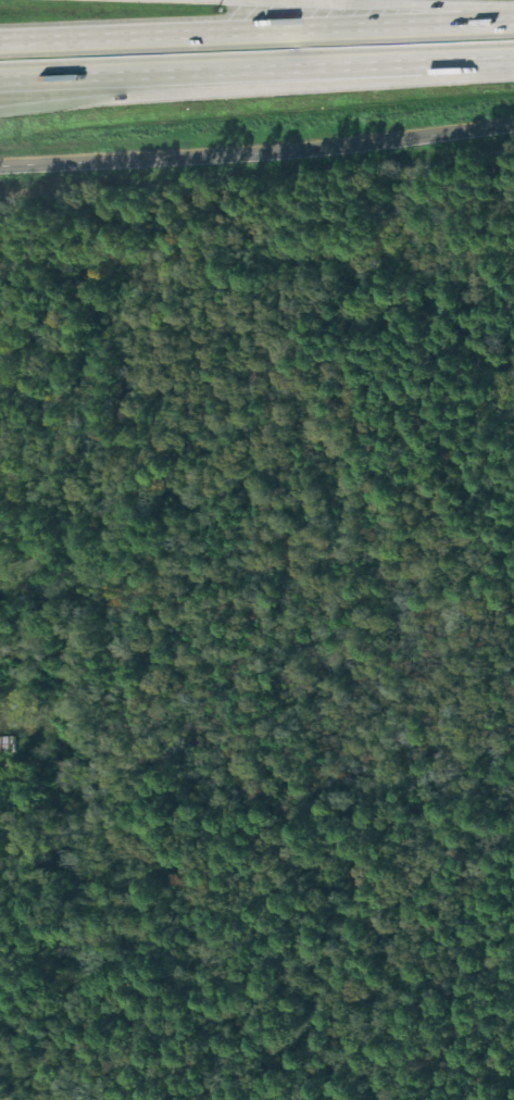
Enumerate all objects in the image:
road: (378, 4)
road: (256, 32)
road: (256, 64)
road: (257, 88)
road: (257, 152)

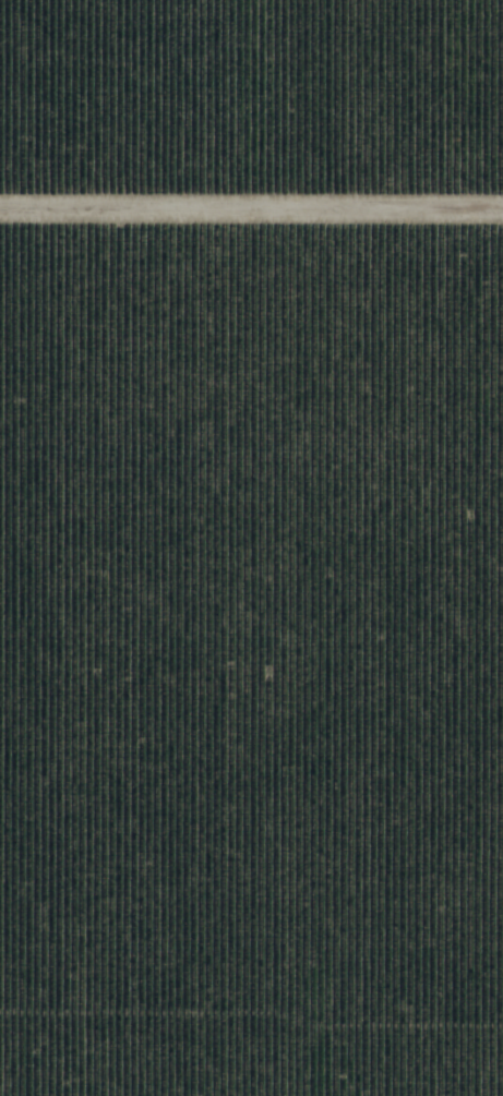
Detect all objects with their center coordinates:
road: (251, 226)
crop: (251, 548)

▸ Problem details
A faithful, word-for-word copy of the data is needed; the pictures should not appear in it.

▸ Exercise solution
Enumerate all objects in the image:
road: (378, 4)
road: (256, 32)
road: (256, 64)
road: (257, 88)
road: (257, 152)

Detect all objects with their center coordinates:
road: (251, 226)
crop: (251, 548)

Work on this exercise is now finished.